## begin Given information

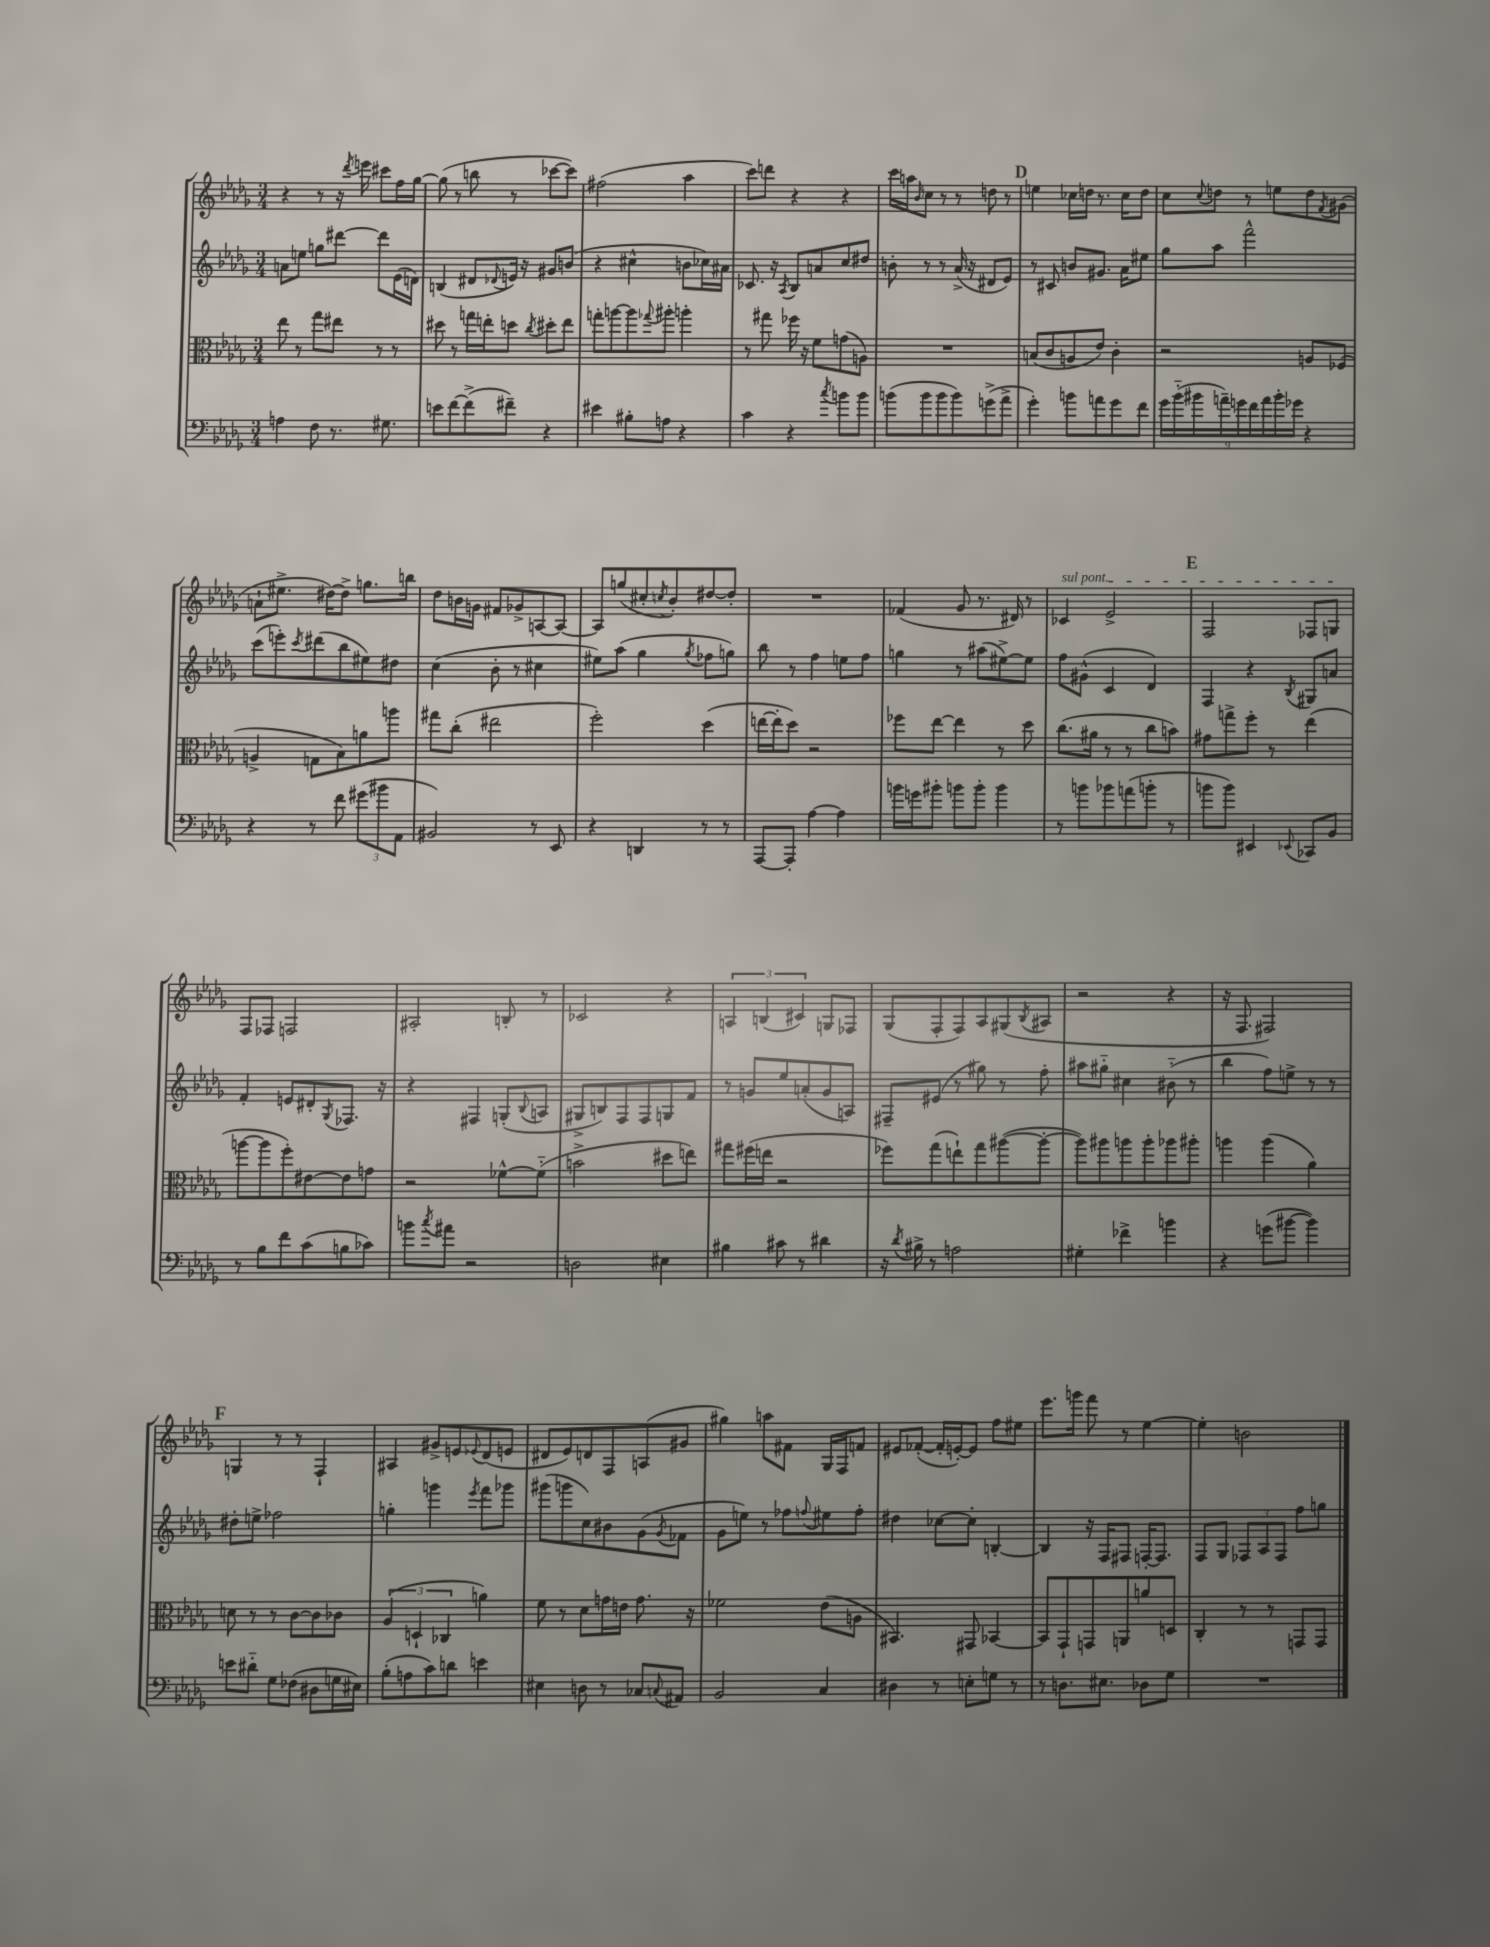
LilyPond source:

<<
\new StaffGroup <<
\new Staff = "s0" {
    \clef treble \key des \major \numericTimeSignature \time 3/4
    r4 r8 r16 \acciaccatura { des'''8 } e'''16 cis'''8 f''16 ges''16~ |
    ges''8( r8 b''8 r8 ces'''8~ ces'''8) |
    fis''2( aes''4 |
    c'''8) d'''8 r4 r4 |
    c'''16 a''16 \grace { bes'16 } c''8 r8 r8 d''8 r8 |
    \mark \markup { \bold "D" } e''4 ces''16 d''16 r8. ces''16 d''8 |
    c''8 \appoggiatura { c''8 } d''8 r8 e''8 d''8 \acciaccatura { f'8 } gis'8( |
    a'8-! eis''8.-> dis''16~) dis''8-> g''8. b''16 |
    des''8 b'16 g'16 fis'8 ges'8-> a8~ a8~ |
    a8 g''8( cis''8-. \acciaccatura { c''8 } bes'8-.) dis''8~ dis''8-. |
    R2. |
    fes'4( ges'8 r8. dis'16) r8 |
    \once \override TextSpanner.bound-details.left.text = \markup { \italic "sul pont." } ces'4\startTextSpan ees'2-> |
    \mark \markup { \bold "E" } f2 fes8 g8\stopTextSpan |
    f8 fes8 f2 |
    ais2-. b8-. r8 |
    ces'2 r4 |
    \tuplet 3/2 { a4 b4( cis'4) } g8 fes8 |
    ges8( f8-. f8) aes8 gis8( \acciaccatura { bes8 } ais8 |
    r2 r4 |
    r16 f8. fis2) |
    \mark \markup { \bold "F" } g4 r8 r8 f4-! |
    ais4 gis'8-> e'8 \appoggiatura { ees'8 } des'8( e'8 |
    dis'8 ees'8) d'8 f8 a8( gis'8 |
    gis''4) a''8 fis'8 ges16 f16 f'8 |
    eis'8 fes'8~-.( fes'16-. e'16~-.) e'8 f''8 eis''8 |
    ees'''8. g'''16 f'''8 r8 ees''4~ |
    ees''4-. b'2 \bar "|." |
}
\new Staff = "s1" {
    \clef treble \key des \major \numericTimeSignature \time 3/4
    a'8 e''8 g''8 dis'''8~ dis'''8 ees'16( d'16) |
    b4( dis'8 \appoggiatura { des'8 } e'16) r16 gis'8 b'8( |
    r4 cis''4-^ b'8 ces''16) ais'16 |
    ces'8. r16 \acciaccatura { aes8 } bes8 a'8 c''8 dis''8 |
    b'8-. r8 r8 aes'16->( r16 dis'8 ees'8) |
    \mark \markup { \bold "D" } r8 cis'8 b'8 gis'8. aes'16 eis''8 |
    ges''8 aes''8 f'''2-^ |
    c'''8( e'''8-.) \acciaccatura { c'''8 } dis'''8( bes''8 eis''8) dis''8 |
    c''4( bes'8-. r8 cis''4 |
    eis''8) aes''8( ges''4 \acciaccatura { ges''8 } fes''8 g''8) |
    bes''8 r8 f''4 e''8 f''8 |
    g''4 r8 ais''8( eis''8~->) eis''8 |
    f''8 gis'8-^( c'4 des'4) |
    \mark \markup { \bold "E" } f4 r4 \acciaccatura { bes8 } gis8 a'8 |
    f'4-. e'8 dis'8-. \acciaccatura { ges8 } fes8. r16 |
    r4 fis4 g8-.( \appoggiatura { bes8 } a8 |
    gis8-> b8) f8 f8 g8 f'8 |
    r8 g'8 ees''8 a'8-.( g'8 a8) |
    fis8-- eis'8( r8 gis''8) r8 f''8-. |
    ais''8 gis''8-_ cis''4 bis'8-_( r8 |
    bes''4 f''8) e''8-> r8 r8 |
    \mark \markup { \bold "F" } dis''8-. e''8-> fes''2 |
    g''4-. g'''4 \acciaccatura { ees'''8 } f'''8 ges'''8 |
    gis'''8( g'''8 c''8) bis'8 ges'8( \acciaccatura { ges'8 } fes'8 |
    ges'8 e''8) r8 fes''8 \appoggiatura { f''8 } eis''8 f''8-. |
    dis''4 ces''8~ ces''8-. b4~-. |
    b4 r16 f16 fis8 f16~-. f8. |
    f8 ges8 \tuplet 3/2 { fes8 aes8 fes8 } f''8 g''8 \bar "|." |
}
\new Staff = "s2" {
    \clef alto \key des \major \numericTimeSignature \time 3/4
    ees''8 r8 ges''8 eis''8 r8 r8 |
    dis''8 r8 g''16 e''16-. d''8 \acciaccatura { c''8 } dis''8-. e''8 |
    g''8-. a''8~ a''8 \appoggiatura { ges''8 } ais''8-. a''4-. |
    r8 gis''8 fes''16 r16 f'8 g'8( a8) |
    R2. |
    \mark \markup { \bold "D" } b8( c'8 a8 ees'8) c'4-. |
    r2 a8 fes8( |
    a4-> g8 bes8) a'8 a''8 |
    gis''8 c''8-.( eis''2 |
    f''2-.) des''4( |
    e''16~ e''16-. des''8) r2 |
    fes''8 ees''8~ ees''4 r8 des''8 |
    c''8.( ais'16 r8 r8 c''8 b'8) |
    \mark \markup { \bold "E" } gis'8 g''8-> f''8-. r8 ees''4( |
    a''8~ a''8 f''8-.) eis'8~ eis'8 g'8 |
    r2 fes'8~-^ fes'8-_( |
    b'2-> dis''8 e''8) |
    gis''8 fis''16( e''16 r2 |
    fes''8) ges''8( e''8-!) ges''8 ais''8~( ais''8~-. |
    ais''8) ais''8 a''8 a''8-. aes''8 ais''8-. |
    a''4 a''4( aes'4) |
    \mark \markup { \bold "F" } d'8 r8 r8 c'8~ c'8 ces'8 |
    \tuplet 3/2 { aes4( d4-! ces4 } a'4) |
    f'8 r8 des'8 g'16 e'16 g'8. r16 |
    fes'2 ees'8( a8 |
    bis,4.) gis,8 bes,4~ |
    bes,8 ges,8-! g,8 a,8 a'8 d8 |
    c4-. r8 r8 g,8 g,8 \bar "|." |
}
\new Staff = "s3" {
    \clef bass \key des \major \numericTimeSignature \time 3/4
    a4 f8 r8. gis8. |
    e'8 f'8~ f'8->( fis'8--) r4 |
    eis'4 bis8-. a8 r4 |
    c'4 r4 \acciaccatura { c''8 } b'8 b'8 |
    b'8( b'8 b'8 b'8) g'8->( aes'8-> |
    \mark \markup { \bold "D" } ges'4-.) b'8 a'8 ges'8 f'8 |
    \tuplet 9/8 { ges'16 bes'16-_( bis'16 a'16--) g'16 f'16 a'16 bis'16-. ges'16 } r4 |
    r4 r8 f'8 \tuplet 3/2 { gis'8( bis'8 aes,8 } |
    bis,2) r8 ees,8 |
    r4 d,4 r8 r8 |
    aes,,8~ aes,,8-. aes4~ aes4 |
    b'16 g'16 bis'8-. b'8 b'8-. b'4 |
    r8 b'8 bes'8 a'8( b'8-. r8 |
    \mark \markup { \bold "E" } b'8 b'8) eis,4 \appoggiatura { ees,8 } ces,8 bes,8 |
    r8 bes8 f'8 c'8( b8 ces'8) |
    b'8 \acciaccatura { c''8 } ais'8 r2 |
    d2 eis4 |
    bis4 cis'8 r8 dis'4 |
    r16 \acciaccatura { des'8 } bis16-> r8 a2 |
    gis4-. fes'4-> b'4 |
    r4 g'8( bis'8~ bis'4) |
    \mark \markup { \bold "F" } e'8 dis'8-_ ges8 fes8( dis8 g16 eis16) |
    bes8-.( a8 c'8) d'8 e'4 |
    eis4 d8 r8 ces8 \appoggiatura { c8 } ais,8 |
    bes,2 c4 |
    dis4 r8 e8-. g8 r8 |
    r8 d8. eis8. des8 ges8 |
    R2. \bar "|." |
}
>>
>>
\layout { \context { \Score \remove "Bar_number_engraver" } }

## end Given information

• Exercise: List every line in the items above that contains the string "major".

• Exercise solution:
    \clef treble \key des \major \numericTimeSignature \time 3/4
    \clef treble \key des \major \numericTimeSignature \time 3/4
    \clef alto \key des \major \numericTimeSignature \time 3/4
    \clef bass \key des \major \numericTimeSignature \time 3/4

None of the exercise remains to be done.